**ASSIGNED TASK**
From the listing below, output only the lines starting at the line that has "building: [91,346,124,384] ->" and ending at the line that has "building: none -> [71,61,120,117]", exactly as they appear, ends included.

**DATA RECORDS**

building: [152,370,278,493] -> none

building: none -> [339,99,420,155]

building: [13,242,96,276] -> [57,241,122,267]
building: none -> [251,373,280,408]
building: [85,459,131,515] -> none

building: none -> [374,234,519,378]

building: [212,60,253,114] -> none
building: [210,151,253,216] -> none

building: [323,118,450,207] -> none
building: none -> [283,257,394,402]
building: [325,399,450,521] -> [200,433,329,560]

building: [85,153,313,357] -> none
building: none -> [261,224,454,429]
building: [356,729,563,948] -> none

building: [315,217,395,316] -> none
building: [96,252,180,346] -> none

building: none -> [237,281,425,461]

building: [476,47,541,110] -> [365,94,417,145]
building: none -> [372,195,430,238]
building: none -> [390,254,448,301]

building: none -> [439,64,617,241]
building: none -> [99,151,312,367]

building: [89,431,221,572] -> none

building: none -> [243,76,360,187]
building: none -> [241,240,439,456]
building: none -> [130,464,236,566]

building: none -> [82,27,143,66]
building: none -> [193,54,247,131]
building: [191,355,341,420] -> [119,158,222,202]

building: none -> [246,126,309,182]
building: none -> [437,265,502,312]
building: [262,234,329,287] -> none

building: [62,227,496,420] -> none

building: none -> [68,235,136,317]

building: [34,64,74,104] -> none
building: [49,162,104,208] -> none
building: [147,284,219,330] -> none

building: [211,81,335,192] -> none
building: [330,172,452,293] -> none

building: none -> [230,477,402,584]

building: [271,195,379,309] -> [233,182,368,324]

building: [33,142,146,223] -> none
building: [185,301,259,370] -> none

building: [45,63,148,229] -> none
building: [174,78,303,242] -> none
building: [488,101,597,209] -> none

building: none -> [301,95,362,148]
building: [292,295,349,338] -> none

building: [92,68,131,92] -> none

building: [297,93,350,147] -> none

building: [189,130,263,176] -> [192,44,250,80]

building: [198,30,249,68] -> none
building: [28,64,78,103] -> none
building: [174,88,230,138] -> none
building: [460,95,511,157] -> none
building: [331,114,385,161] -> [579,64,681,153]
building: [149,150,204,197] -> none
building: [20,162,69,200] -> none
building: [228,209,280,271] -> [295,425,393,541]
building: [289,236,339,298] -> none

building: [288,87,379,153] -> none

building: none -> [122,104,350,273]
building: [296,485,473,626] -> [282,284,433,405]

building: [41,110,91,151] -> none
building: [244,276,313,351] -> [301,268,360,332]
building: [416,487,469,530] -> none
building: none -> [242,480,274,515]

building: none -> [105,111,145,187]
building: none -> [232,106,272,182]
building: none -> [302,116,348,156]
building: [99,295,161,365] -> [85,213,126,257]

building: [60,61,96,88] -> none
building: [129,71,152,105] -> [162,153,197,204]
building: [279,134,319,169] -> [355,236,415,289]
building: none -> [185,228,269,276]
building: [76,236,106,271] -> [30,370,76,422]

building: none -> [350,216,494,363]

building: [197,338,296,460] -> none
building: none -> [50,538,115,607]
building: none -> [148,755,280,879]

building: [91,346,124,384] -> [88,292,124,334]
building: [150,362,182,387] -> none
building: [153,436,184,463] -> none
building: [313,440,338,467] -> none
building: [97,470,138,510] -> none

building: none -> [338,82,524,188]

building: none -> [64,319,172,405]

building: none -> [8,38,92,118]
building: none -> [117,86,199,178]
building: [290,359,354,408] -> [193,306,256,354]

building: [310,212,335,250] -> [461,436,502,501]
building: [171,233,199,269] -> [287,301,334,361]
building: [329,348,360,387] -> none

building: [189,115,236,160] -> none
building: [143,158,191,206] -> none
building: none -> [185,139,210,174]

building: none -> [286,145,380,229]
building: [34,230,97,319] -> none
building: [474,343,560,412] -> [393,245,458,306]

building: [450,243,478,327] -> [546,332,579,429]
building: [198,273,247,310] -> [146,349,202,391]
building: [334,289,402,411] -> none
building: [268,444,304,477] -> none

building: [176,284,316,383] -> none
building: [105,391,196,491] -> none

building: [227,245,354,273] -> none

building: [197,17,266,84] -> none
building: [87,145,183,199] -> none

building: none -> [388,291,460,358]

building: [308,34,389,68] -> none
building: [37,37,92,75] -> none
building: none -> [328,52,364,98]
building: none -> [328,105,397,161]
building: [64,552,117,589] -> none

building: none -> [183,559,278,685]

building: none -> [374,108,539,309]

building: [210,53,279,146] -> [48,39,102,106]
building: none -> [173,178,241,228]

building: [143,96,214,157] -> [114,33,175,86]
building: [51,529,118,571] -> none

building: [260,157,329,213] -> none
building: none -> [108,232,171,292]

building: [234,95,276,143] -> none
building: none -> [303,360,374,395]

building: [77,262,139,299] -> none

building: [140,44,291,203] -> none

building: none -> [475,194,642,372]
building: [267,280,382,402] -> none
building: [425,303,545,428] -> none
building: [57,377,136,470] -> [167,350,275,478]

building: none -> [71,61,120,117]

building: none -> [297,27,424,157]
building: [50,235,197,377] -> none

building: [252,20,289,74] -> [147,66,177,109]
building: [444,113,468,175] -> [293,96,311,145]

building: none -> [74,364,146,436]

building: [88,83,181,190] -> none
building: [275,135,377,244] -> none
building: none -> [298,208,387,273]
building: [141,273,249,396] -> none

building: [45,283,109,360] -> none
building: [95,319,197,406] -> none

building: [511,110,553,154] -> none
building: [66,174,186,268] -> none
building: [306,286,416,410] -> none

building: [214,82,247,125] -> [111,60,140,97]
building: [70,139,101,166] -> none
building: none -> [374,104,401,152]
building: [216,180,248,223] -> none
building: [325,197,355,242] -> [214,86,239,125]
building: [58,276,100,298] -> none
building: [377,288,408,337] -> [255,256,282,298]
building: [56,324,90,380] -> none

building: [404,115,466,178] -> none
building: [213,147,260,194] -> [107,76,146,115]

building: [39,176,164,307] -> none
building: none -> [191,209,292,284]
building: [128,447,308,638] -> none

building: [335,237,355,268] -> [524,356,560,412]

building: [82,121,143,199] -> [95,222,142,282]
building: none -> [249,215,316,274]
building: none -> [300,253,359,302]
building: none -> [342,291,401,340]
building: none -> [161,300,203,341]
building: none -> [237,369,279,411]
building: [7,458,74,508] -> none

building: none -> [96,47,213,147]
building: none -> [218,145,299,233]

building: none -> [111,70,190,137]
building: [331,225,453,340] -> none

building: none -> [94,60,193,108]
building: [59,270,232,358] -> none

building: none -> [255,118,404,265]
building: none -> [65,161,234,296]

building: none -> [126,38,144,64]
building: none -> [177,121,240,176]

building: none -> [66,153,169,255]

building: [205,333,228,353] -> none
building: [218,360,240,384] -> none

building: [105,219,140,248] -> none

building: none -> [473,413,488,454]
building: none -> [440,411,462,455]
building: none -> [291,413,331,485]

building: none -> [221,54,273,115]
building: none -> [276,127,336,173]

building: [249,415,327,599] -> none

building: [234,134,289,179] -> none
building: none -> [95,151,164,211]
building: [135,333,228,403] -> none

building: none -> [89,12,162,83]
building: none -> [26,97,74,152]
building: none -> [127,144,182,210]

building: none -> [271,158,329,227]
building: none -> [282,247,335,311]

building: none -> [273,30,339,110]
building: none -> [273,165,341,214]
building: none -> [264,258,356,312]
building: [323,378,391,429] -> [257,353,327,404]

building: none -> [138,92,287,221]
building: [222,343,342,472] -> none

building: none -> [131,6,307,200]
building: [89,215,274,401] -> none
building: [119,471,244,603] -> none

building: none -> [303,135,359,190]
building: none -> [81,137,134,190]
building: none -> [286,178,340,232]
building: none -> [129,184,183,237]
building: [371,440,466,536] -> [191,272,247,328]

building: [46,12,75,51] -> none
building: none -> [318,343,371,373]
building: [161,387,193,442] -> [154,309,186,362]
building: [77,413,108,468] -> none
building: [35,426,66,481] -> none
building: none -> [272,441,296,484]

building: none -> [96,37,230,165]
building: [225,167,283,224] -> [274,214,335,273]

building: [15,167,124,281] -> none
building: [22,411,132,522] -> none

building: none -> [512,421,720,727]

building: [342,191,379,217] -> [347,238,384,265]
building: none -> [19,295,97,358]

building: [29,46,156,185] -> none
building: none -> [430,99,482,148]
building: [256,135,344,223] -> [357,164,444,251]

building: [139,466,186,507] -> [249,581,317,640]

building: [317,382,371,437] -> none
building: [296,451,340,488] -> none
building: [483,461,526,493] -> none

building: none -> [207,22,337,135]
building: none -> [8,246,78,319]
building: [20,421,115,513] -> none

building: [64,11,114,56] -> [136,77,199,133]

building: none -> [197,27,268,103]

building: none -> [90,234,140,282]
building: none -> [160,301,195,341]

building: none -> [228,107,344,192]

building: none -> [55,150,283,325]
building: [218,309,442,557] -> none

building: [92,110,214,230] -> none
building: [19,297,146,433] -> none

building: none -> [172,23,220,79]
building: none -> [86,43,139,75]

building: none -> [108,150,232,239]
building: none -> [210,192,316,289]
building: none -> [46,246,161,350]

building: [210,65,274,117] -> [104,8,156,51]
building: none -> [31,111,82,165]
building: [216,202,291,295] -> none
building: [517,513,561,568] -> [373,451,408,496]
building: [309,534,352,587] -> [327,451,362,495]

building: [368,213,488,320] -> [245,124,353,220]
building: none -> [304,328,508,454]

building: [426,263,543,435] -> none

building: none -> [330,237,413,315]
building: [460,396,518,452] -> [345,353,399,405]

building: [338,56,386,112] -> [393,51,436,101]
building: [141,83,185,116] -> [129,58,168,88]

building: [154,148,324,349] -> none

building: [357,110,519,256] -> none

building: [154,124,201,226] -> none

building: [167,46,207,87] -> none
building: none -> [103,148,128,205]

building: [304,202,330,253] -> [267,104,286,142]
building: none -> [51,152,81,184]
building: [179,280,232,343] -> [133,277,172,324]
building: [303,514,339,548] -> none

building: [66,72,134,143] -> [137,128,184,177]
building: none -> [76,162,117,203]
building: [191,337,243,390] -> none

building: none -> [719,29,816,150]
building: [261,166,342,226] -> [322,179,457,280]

**RESPONSE TO THE EXERCISE**
building: [91,346,124,384] -> [88,292,124,334]
building: [150,362,182,387] -> none
building: [153,436,184,463] -> none
building: [313,440,338,467] -> none
building: [97,470,138,510] -> none

building: none -> [338,82,524,188]

building: none -> [64,319,172,405]

building: none -> [8,38,92,118]
building: none -> [117,86,199,178]
building: [290,359,354,408] -> [193,306,256,354]

building: [310,212,335,250] -> [461,436,502,501]
building: [171,233,199,269] -> [287,301,334,361]
building: [329,348,360,387] -> none

building: [189,115,236,160] -> none
building: [143,158,191,206] -> none
building: none -> [185,139,210,174]

building: none -> [286,145,380,229]
building: [34,230,97,319] -> none
building: [474,343,560,412] -> [393,245,458,306]

building: [450,243,478,327] -> [546,332,579,429]
building: [198,273,247,310] -> [146,349,202,391]
building: [334,289,402,411] -> none
building: [268,444,304,477] -> none

building: [176,284,316,383] -> none
building: [105,391,196,491] -> none

building: [227,245,354,273] -> none

building: [197,17,266,84] -> none
building: [87,145,183,199] -> none

building: none -> [388,291,460,358]

building: [308,34,389,68] -> none
building: [37,37,92,75] -> none
building: none -> [328,52,364,98]
building: none -> [328,105,397,161]
building: [64,552,117,589] -> none

building: none -> [183,559,278,685]

building: none -> [374,108,539,309]

building: [210,53,279,146] -> [48,39,102,106]
building: none -> [173,178,241,228]

building: [143,96,214,157] -> [114,33,175,86]
building: [51,529,118,571] -> none

building: [260,157,329,213] -> none
building: none -> [108,232,171,292]

building: [234,95,276,143] -> none
building: none -> [303,360,374,395]

building: [77,262,139,299] -> none

building: [140,44,291,203] -> none

building: none -> [475,194,642,372]
building: [267,280,382,402] -> none
building: [425,303,545,428] -> none
building: [57,377,136,470] -> [167,350,275,478]

building: none -> [71,61,120,117]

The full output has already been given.